Copy out the following lines word for word, starting at the line that contains "Question: Which point" and continuing down through the line that contains "(B) curtain".
· · · ·
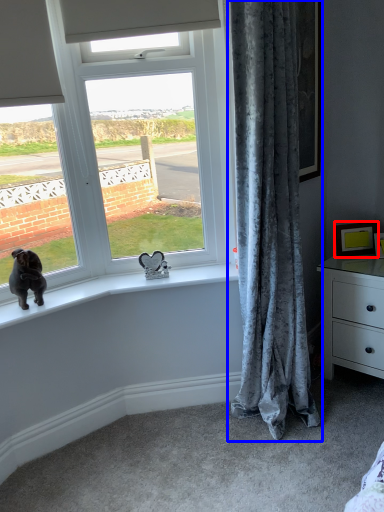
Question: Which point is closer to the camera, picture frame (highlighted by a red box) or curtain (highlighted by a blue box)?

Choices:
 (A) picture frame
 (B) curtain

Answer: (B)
· · · ·
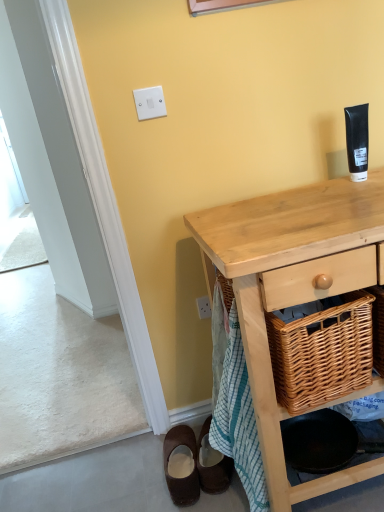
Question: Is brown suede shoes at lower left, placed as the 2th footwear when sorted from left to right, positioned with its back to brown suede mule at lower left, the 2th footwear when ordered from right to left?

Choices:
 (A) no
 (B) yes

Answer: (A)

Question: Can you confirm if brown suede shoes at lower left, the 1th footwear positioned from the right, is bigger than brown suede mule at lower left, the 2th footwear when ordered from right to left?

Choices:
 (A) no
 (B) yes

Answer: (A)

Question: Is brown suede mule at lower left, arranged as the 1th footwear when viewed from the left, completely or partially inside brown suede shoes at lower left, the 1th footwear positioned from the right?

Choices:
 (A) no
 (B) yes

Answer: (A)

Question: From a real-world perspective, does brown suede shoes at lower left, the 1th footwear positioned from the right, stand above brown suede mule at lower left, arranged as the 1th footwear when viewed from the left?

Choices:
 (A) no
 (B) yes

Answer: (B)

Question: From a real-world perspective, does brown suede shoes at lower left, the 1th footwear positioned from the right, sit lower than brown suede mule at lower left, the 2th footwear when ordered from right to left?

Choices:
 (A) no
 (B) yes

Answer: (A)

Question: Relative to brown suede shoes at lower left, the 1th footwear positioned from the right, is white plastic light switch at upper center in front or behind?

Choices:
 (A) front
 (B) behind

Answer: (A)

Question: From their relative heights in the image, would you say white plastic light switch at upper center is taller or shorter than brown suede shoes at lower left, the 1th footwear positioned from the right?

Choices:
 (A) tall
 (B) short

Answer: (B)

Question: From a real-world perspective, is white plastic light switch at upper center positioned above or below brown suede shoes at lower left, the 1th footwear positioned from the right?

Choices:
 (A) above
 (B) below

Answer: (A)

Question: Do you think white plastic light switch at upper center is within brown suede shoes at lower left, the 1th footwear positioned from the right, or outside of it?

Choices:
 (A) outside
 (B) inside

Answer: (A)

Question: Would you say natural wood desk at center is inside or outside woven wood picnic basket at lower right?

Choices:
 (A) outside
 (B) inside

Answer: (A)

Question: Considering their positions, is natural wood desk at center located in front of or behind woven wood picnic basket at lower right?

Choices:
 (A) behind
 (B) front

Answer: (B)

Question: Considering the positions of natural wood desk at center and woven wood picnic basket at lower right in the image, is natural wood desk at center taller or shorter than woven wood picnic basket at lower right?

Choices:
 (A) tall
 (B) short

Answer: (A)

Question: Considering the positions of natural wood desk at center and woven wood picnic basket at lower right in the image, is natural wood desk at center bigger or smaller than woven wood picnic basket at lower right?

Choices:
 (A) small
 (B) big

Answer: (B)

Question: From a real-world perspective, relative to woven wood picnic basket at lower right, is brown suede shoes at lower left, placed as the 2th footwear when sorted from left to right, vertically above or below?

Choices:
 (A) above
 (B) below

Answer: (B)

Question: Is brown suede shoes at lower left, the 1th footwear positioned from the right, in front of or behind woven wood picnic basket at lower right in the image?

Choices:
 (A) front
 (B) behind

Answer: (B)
· · · ·
== Answer to this task ==
Question: Which point is closer to the camera, picture frame (highlighted by a red box) or curtain (highlighted by a blue box)?

Choices:
 (A) picture frame
 (B) curtain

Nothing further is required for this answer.